__What is expected__:
Pick out all lines in the listing holding the string "bottle" and copy them.

__Collected data__:
[Start of Attachment]

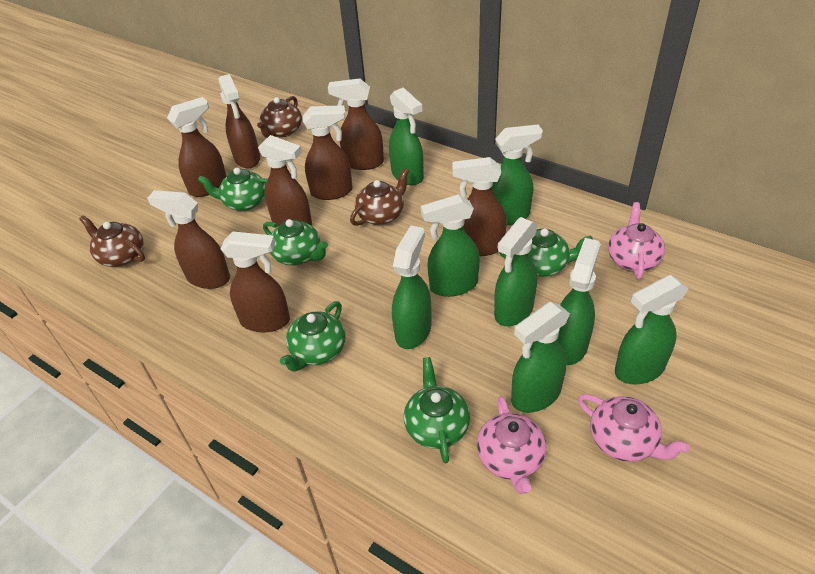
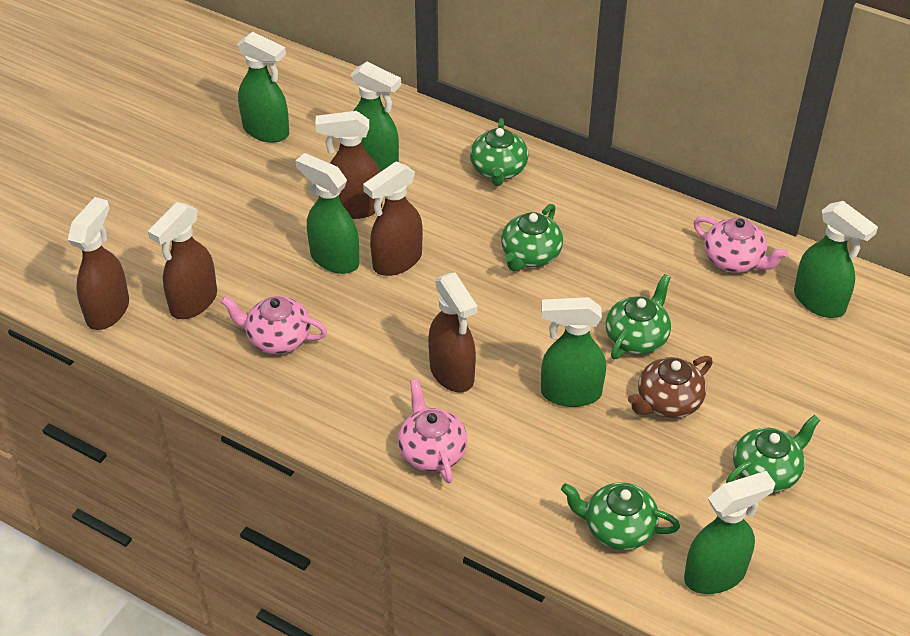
brown spray bottle: 8 -> 5
brown teapot: 3 -> 1
green spray bottle: 8 -> 6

[End of Attachment]

__Your response__:
brown spray bottle: 8 -> 5
green spray bottle: 8 -> 6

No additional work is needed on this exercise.